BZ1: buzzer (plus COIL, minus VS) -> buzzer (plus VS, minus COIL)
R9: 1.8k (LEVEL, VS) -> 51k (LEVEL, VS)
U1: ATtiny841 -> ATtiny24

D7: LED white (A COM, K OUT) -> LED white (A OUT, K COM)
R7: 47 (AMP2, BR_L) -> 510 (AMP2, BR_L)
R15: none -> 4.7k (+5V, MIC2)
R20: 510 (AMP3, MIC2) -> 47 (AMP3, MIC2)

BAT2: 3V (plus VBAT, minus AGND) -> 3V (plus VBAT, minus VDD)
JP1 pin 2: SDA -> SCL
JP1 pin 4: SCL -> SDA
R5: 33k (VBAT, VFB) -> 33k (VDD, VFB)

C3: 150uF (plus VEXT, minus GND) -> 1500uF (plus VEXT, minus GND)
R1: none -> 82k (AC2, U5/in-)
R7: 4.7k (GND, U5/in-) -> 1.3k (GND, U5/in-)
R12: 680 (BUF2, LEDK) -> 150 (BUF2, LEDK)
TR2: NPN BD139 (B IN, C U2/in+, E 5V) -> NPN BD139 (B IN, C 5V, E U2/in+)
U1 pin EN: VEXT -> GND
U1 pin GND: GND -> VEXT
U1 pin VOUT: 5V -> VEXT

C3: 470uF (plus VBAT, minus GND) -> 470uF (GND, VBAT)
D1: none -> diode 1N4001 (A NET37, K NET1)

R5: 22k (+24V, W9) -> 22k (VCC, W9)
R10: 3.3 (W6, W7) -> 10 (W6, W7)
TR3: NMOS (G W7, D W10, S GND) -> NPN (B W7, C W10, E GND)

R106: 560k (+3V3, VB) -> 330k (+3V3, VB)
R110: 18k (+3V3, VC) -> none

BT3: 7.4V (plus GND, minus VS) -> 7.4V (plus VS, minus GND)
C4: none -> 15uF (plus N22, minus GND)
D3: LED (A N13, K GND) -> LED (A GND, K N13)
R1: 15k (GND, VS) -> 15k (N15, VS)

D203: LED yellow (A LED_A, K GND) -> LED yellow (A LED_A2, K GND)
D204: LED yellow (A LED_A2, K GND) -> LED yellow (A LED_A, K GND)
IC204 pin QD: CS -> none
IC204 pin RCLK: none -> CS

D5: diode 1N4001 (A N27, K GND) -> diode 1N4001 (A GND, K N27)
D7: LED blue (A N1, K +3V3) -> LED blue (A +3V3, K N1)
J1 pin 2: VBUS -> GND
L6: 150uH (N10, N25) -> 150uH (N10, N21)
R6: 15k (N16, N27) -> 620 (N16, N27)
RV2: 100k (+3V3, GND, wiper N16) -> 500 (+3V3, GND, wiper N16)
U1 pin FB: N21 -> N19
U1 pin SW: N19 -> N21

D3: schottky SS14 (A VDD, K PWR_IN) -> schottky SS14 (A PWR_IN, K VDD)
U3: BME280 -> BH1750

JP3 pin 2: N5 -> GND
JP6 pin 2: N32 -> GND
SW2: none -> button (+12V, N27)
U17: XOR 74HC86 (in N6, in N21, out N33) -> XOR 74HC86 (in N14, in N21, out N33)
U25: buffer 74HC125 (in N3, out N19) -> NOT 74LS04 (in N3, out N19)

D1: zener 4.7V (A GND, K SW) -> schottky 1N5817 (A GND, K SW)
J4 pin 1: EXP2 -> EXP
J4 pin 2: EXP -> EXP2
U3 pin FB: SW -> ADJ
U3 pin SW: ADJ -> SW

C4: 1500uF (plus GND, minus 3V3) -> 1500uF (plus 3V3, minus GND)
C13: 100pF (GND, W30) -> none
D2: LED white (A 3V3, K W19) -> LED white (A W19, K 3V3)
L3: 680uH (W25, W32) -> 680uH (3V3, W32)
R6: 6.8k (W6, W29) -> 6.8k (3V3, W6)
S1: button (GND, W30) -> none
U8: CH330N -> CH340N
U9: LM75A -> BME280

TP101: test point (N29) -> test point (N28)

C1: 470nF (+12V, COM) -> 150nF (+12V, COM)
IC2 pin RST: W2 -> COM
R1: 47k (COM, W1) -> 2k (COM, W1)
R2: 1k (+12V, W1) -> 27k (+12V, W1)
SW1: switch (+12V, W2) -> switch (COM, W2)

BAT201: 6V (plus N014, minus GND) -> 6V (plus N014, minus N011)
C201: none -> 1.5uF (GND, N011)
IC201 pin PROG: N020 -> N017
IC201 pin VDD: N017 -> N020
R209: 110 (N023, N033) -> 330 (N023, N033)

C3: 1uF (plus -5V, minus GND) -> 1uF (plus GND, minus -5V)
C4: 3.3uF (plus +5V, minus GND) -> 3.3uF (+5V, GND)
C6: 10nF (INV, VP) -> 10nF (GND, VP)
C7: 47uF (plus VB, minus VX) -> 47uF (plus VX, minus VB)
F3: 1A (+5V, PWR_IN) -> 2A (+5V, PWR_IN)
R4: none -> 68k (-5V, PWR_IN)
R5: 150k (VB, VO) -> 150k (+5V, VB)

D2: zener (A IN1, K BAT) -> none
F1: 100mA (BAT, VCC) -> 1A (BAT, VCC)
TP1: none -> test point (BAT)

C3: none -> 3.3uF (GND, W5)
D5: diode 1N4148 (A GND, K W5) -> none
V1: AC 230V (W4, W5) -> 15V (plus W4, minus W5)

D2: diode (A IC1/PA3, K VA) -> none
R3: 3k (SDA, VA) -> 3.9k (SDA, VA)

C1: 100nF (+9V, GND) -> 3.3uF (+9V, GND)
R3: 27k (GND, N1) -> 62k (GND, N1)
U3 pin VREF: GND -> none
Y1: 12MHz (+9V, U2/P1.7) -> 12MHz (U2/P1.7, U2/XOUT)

* * *

■ PROBLEM DESCRIPTION
When the material above has been read, copy all of it exactly.

■ OUTPUT OF THE EXERCISE
BZ1: buzzer (plus COIL, minus VS) -> buzzer (plus VS, minus COIL)
R9: 1.8k (LEVEL, VS) -> 51k (LEVEL, VS)
U1: ATtiny841 -> ATtiny24

D7: LED white (A COM, K OUT) -> LED white (A OUT, K COM)
R7: 47 (AMP2, BR_L) -> 510 (AMP2, BR_L)
R15: none -> 4.7k (+5V, MIC2)
R20: 510 (AMP3, MIC2) -> 47 (AMP3, MIC2)

BAT2: 3V (plus VBAT, minus AGND) -> 3V (plus VBAT, minus VDD)
JP1 pin 2: SDA -> SCL
JP1 pin 4: SCL -> SDA
R5: 33k (VBAT, VFB) -> 33k (VDD, VFB)

C3: 150uF (plus VEXT, minus GND) -> 1500uF (plus VEXT, minus GND)
R1: none -> 82k (AC2, U5/in-)
R7: 4.7k (GND, U5/in-) -> 1.3k (GND, U5/in-)
R12: 680 (BUF2, LEDK) -> 150 (BUF2, LEDK)
TR2: NPN BD139 (B IN, C U2/in+, E 5V) -> NPN BD139 (B IN, C 5V, E U2/in+)
U1 pin EN: VEXT -> GND
U1 pin GND: GND -> VEXT
U1 pin VOUT: 5V -> VEXT

C3: 470uF (plus VBAT, minus GND) -> 470uF (GND, VBAT)
D1: none -> diode 1N4001 (A NET37, K NET1)

R5: 22k (+24V, W9) -> 22k (VCC, W9)
R10: 3.3 (W6, W7) -> 10 (W6, W7)
TR3: NMOS (G W7, D W10, S GND) -> NPN (B W7, C W10, E GND)

R106: 560k (+3V3, VB) -> 330k (+3V3, VB)
R110: 18k (+3V3, VC) -> none

BT3: 7.4V (plus GND, minus VS) -> 7.4V (plus VS, minus GND)
C4: none -> 15uF (plus N22, minus GND)
D3: LED (A N13, K GND) -> LED (A GND, K N13)
R1: 15k (GND, VS) -> 15k (N15, VS)

D203: LED yellow (A LED_A, K GND) -> LED yellow (A LED_A2, K GND)
D204: LED yellow (A LED_A2, K GND) -> LED yellow (A LED_A, K GND)
IC204 pin QD: CS -> none
IC204 pin RCLK: none -> CS

D5: diode 1N4001 (A N27, K GND) -> diode 1N4001 (A GND, K N27)
D7: LED blue (A N1, K +3V3) -> LED blue (A +3V3, K N1)
J1 pin 2: VBUS -> GND
L6: 150uH (N10, N25) -> 150uH (N10, N21)
R6: 15k (N16, N27) -> 620 (N16, N27)
RV2: 100k (+3V3, GND, wiper N16) -> 500 (+3V3, GND, wiper N16)
U1 pin FB: N21 -> N19
U1 pin SW: N19 -> N21

D3: schottky SS14 (A VDD, K PWR_IN) -> schottky SS14 (A PWR_IN, K VDD)
U3: BME280 -> BH1750

JP3 pin 2: N5 -> GND
JP6 pin 2: N32 -> GND
SW2: none -> button (+12V, N27)
U17: XOR 74HC86 (in N6, in N21, out N33) -> XOR 74HC86 (in N14, in N21, out N33)
U25: buffer 74HC125 (in N3, out N19) -> NOT 74LS04 (in N3, out N19)

D1: zener 4.7V (A GND, K SW) -> schottky 1N5817 (A GND, K SW)
J4 pin 1: EXP2 -> EXP
J4 pin 2: EXP -> EXP2
U3 pin FB: SW -> ADJ
U3 pin SW: ADJ -> SW

C4: 1500uF (plus GND, minus 3V3) -> 1500uF (plus 3V3, minus GND)
C13: 100pF (GND, W30) -> none
D2: LED white (A 3V3, K W19) -> LED white (A W19, K 3V3)
L3: 680uH (W25, W32) -> 680uH (3V3, W32)
R6: 6.8k (W6, W29) -> 6.8k (3V3, W6)
S1: button (GND, W30) -> none
U8: CH330N -> CH340N
U9: LM75A -> BME280

TP101: test point (N29) -> test point (N28)

C1: 470nF (+12V, COM) -> 150nF (+12V, COM)
IC2 pin RST: W2 -> COM
R1: 47k (COM, W1) -> 2k (COM, W1)
R2: 1k (+12V, W1) -> 27k (+12V, W1)
SW1: switch (+12V, W2) -> switch (COM, W2)

BAT201: 6V (plus N014, minus GND) -> 6V (plus N014, minus N011)
C201: none -> 1.5uF (GND, N011)
IC201 pin PROG: N020 -> N017
IC201 pin VDD: N017 -> N020
R209: 110 (N023, N033) -> 330 (N023, N033)

C3: 1uF (plus -5V, minus GND) -> 1uF (plus GND, minus -5V)
C4: 3.3uF (plus +5V, minus GND) -> 3.3uF (+5V, GND)
C6: 10nF (INV, VP) -> 10nF (GND, VP)
C7: 47uF (plus VB, minus VX) -> 47uF (plus VX, minus VB)
F3: 1A (+5V, PWR_IN) -> 2A (+5V, PWR_IN)
R4: none -> 68k (-5V, PWR_IN)
R5: 150k (VB, VO) -> 150k (+5V, VB)

D2: zener (A IN1, K BAT) -> none
F1: 100mA (BAT, VCC) -> 1A (BAT, VCC)
TP1: none -> test point (BAT)

C3: none -> 3.3uF (GND, W5)
D5: diode 1N4148 (A GND, K W5) -> none
V1: AC 230V (W4, W5) -> 15V (plus W4, minus W5)

D2: diode (A IC1/PA3, K VA) -> none
R3: 3k (SDA, VA) -> 3.9k (SDA, VA)

C1: 100nF (+9V, GND) -> 3.3uF (+9V, GND)
R3: 27k (GND, N1) -> 62k (GND, N1)
U3 pin VREF: GND -> none
Y1: 12MHz (+9V, U2/P1.7) -> 12MHz (U2/P1.7, U2/XOUT)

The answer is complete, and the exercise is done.